** About this exercise **
In your copy of the records, include every word exactly and no pictures.

··········

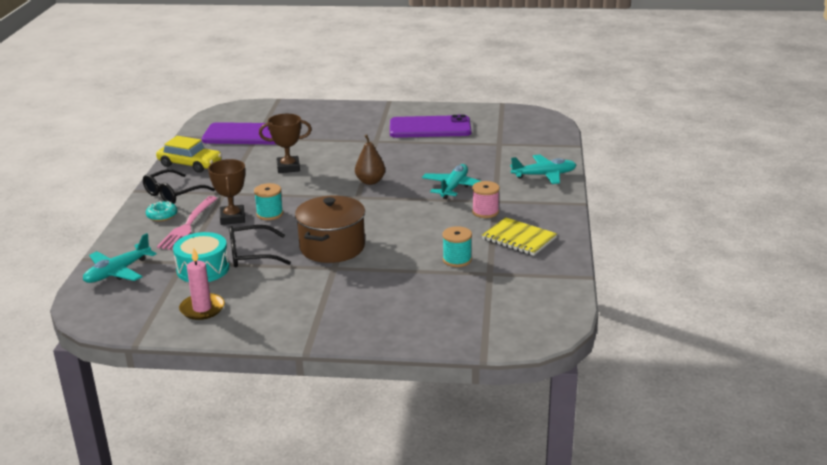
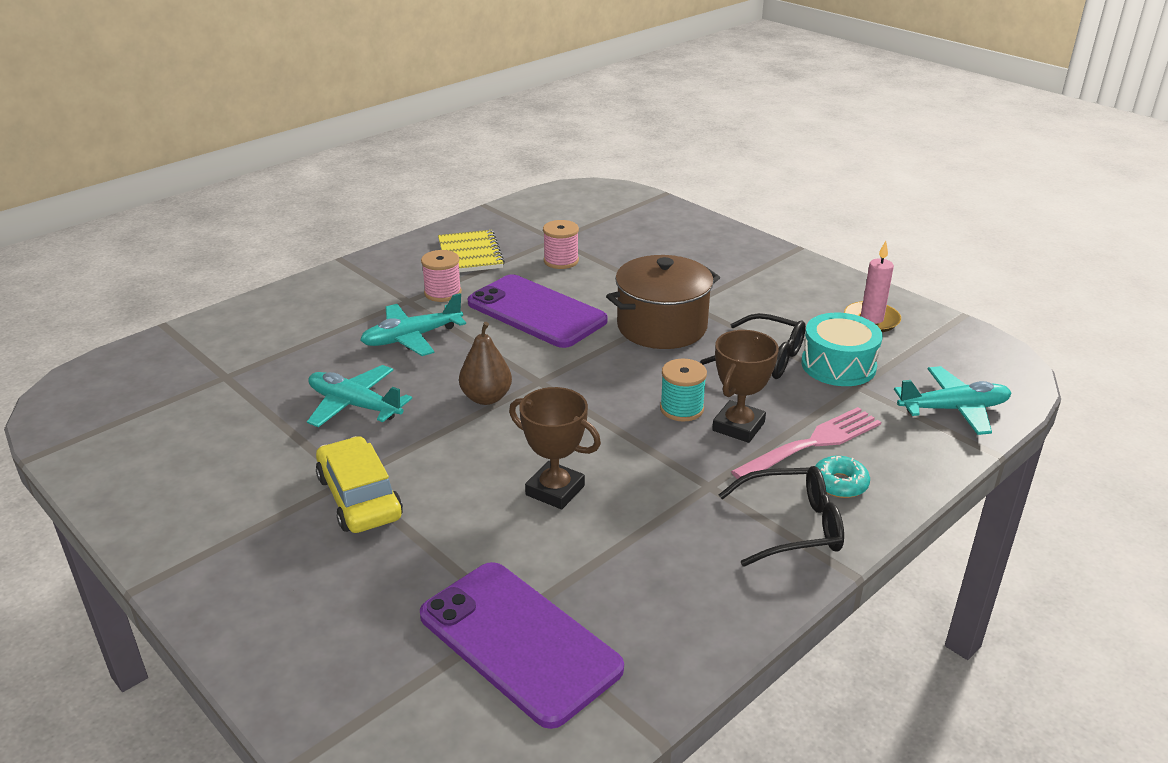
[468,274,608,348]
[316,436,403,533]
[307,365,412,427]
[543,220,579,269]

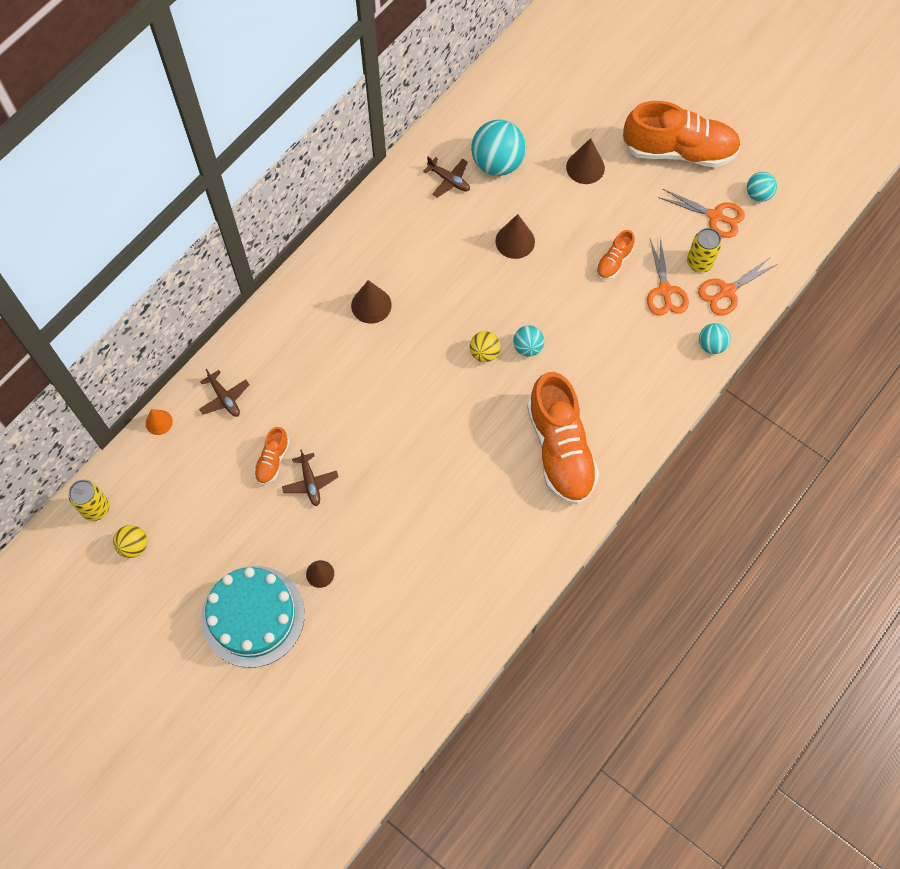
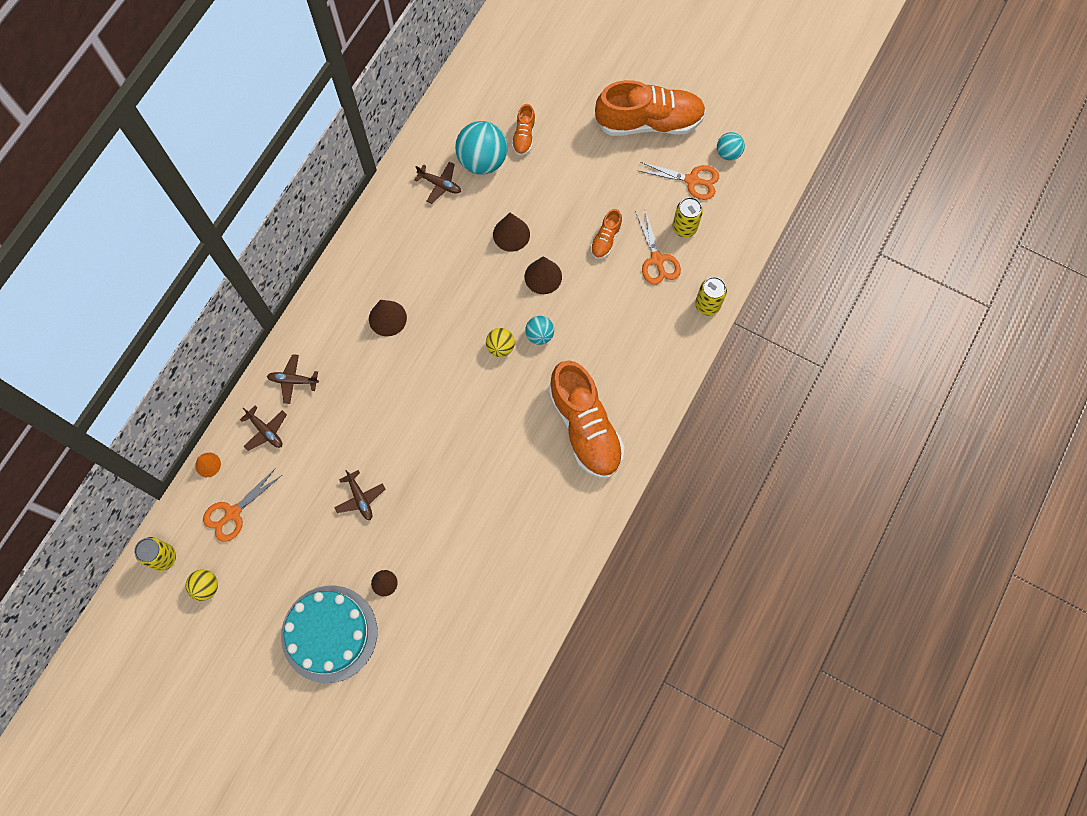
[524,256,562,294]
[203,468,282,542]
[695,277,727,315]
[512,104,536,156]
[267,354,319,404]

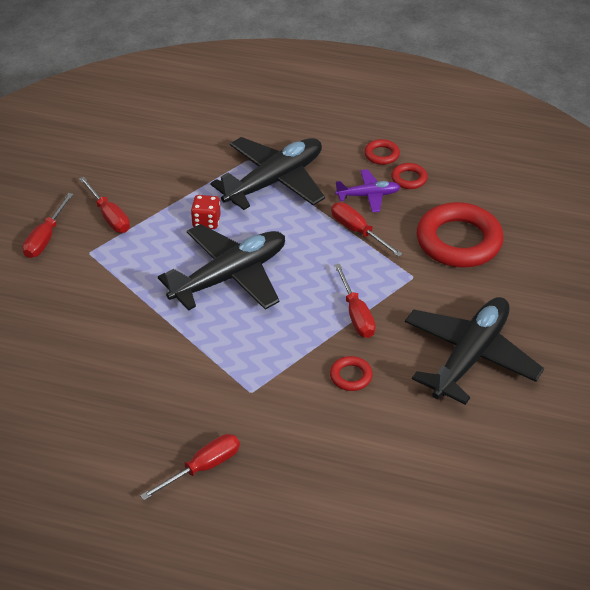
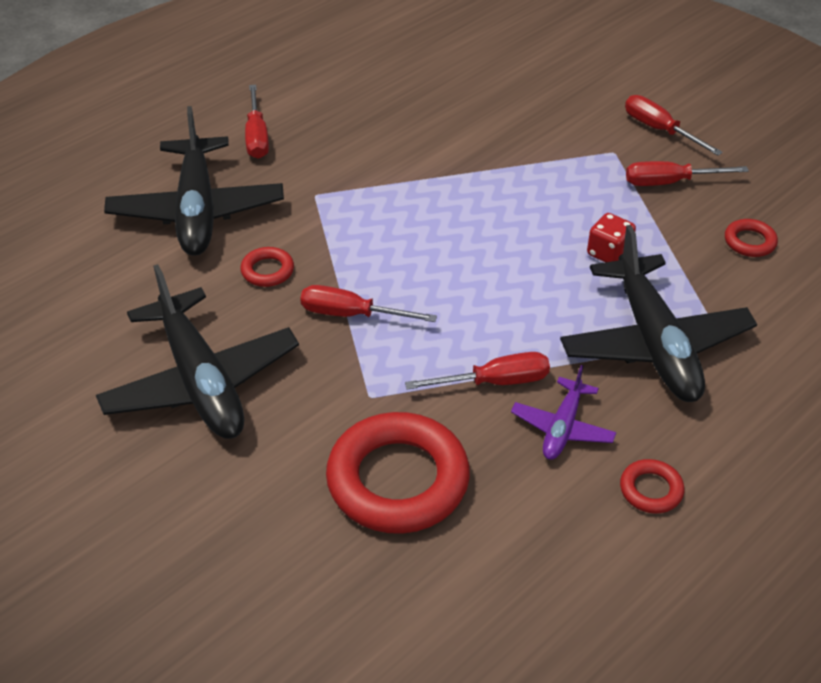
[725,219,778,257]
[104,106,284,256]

··········

** Answer to this task **
[468,274,608,348]
[316,436,403,533]
[307,365,412,427]
[543,220,579,269]

[524,256,562,294]
[203,468,282,542]
[695,277,727,315]
[512,104,536,156]
[267,354,319,404]

[725,219,778,257]
[104,106,284,256]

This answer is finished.